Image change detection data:
-------

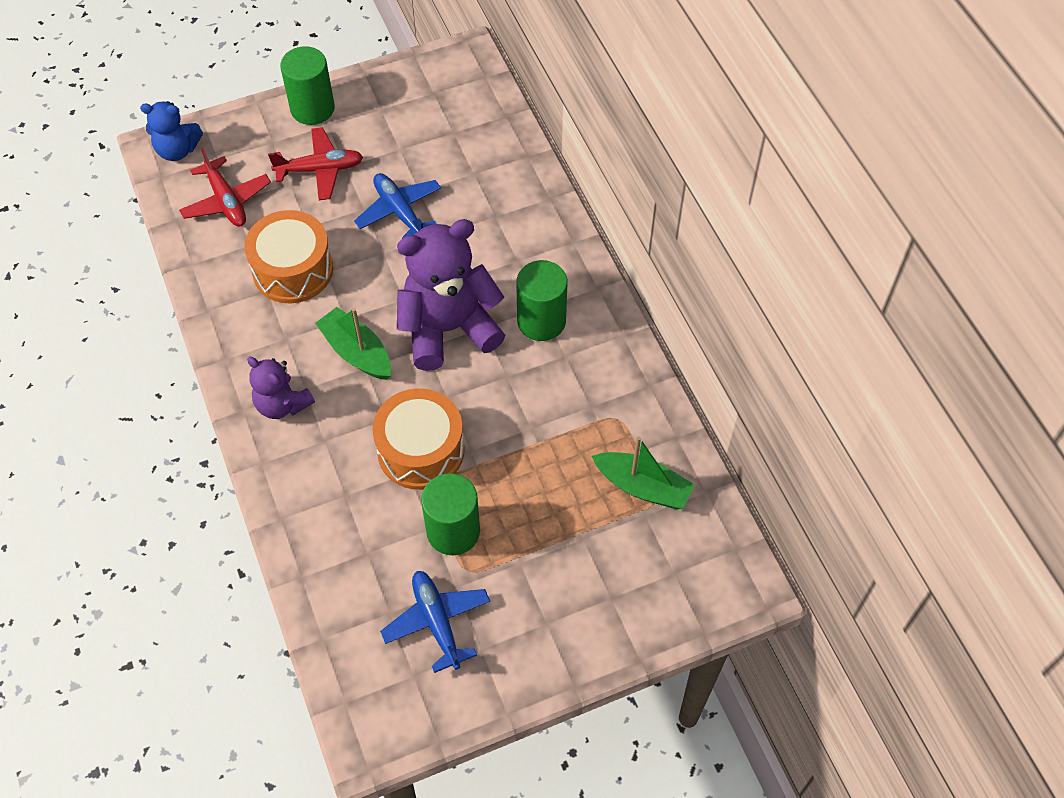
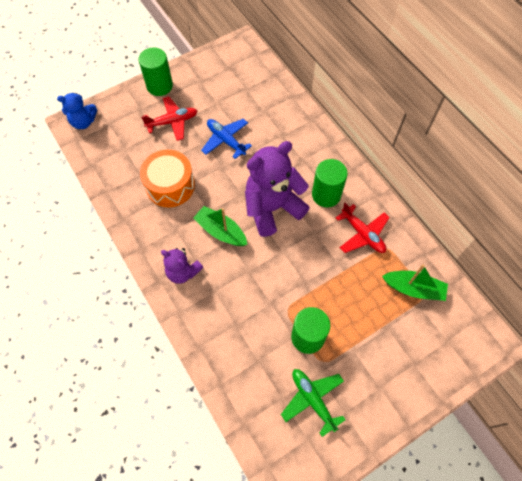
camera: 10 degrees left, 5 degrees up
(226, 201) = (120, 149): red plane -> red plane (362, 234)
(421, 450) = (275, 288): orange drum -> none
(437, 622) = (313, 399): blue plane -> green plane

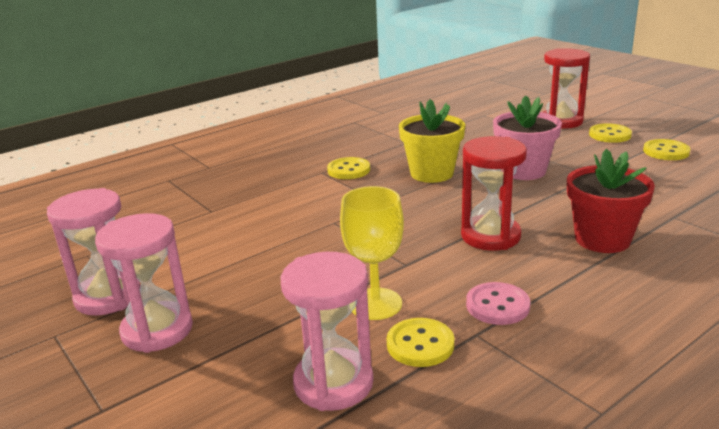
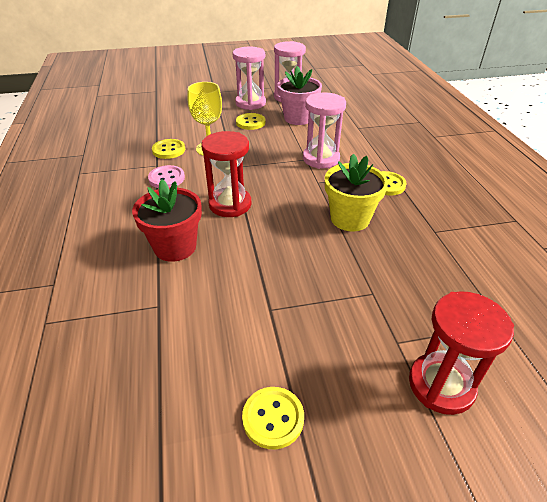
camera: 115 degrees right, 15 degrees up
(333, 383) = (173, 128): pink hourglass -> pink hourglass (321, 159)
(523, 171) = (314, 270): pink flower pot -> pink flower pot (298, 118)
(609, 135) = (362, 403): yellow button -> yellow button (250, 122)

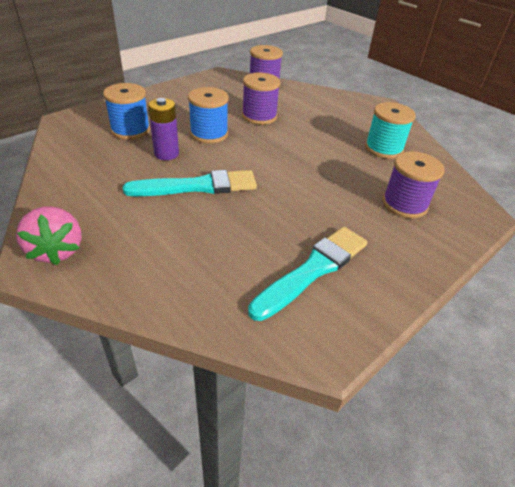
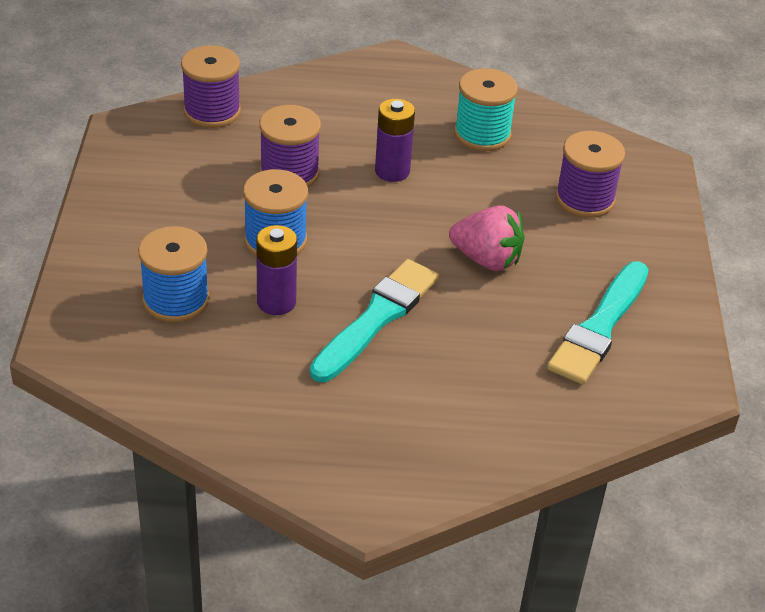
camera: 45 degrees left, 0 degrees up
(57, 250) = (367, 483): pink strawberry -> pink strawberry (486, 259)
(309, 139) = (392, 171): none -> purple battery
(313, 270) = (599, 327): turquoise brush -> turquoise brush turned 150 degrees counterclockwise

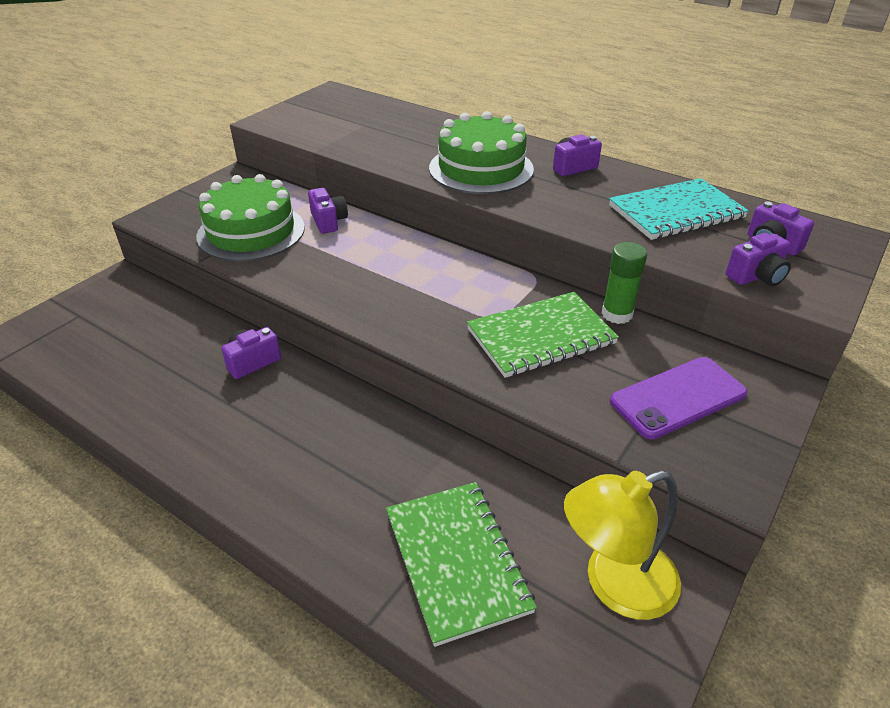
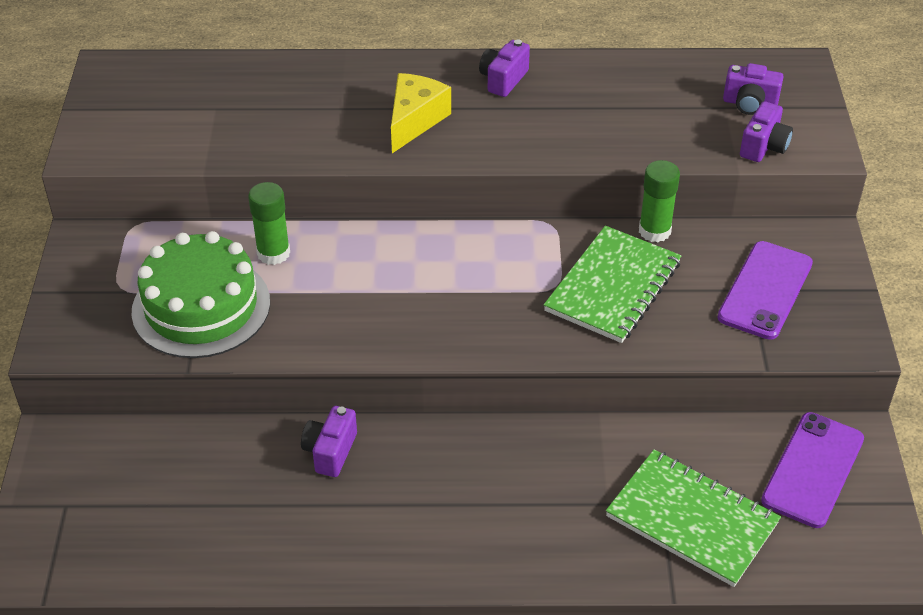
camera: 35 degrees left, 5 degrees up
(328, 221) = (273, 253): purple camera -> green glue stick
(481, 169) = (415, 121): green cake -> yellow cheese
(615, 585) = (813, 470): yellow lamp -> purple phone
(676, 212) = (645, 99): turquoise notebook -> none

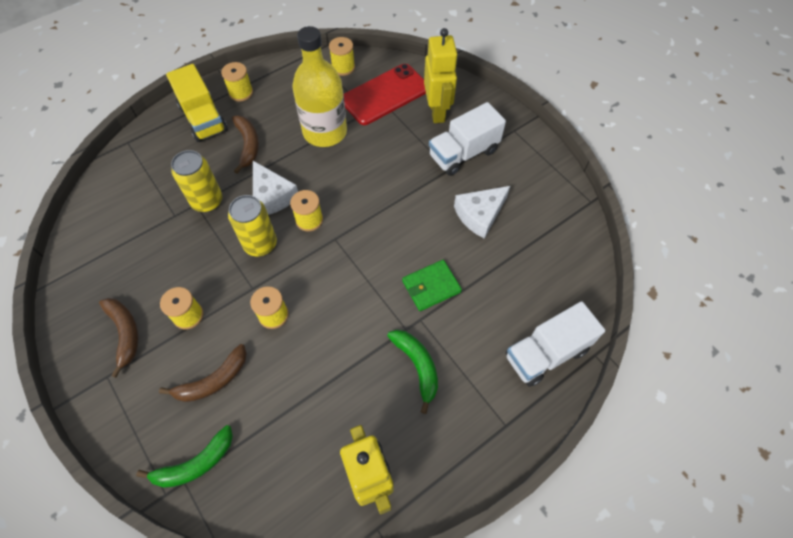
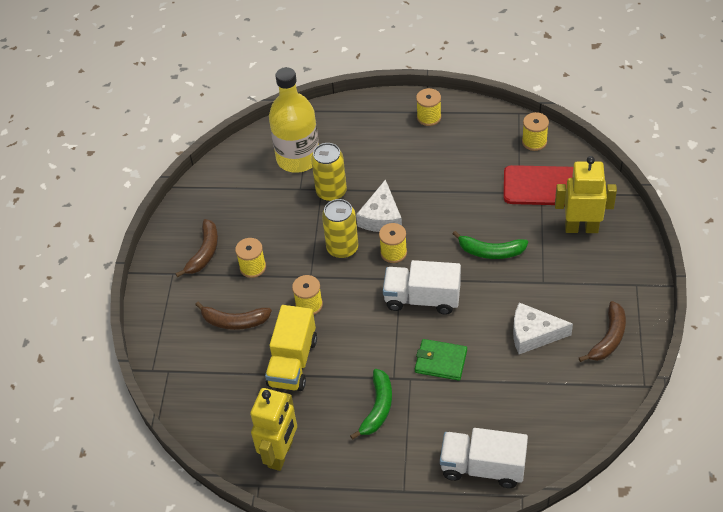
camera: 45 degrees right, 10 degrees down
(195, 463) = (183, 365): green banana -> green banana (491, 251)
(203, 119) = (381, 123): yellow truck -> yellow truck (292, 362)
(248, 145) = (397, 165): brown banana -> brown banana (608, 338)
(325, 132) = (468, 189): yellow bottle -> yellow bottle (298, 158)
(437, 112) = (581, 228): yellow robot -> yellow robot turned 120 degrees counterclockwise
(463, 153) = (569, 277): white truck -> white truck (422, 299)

-------

* **Problem details**
Begin at the first line of the records and please reproduce every line exactly through the one containing "(609, 135) = (362, 403): yellow", leaving all pictures out.

* **Exercise solution**
camera: 10 degrees left, 5 degrees up
(226, 201) = (120, 149): red plane -> red plane (362, 234)
(421, 450) = (275, 288): orange drum -> none
(437, 622) = (313, 399): blue plane -> green plane

camera: 115 degrees right, 15 degrees up
(333, 383) = (173, 128): pink hourglass -> pink hourglass (321, 159)
(523, 171) = (314, 270): pink flower pot -> pink flower pot (298, 118)
(609, 135) = (362, 403): yellow button -> yellow button (250, 122)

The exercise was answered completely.